Before-and-after object listings:
"""

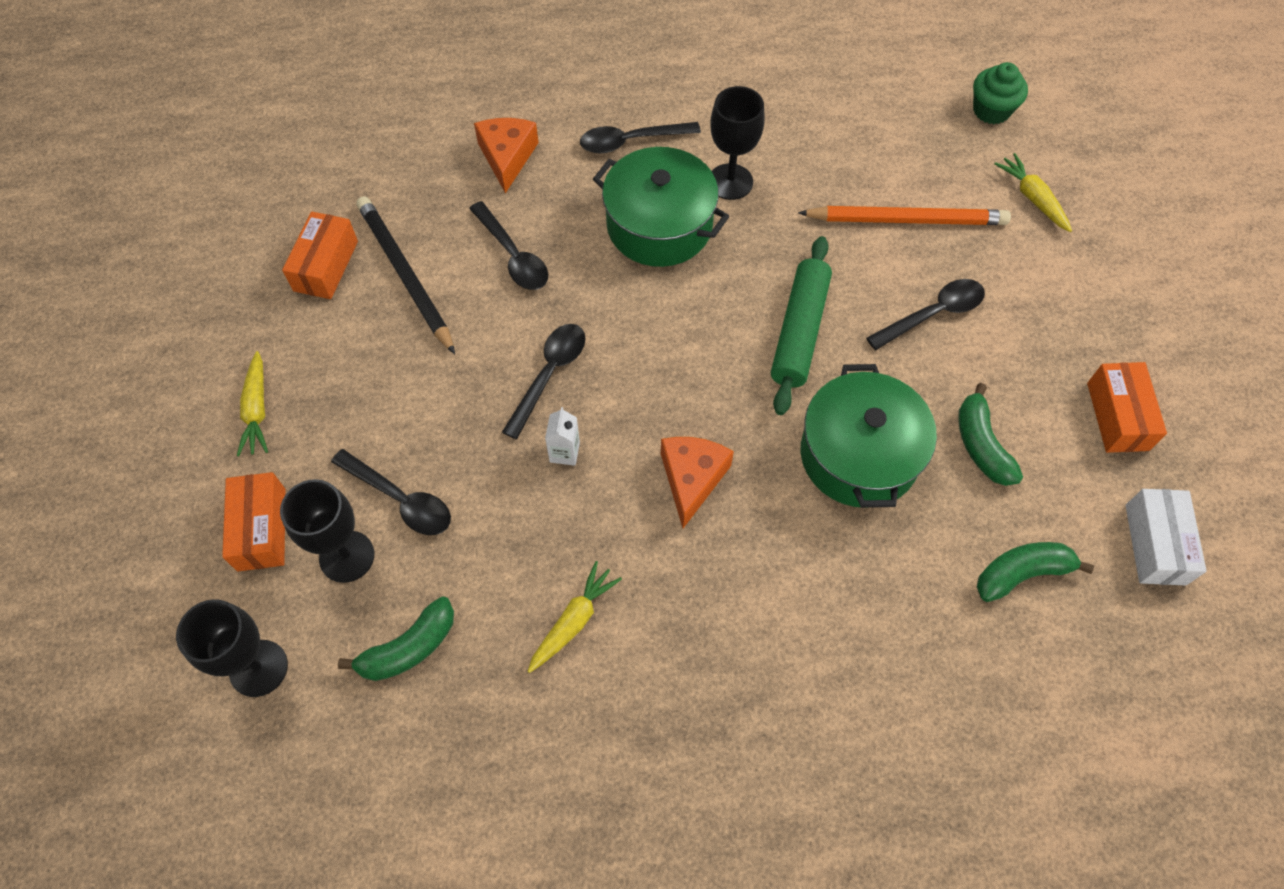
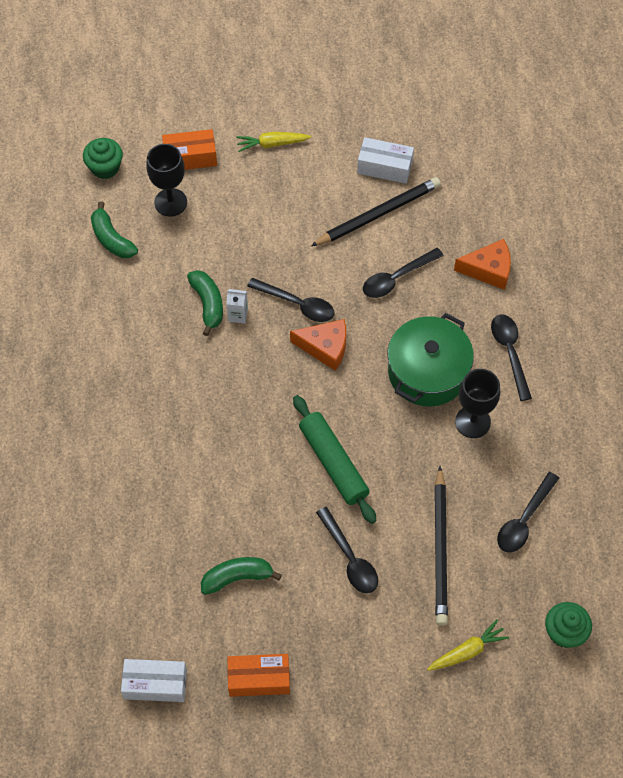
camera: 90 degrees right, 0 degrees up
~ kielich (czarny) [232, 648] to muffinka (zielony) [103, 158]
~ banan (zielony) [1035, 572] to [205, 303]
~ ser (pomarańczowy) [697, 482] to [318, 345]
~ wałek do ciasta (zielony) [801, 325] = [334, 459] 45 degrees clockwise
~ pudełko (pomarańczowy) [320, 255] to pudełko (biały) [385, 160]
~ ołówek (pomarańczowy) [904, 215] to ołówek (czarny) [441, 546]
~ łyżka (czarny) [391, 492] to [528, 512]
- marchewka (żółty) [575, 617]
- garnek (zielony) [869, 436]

"""

WHAT YOU HAVE TO DO:
For each entry above, write it out again exactly but leave out any picture.

REPLY TO THE EXERCISE:
camera: 90 degrees right, 0 degrees up
~ kielich (czarny) [232, 648] to muffinka (zielony) [103, 158]
~ banan (zielony) [1035, 572] to [205, 303]
~ ser (pomarańczowy) [697, 482] to [318, 345]
~ wałek do ciasta (zielony) [801, 325] = [334, 459] 45 degrees clockwise
~ pudełko (pomarańczowy) [320, 255] to pudełko (biały) [385, 160]
~ ołówek (pomarańczowy) [904, 215] to ołówek (czarny) [441, 546]
~ łyżka (czarny) [391, 492] to [528, 512]
- marchewka (żółty) [575, 617]
- garnek (zielony) [869, 436]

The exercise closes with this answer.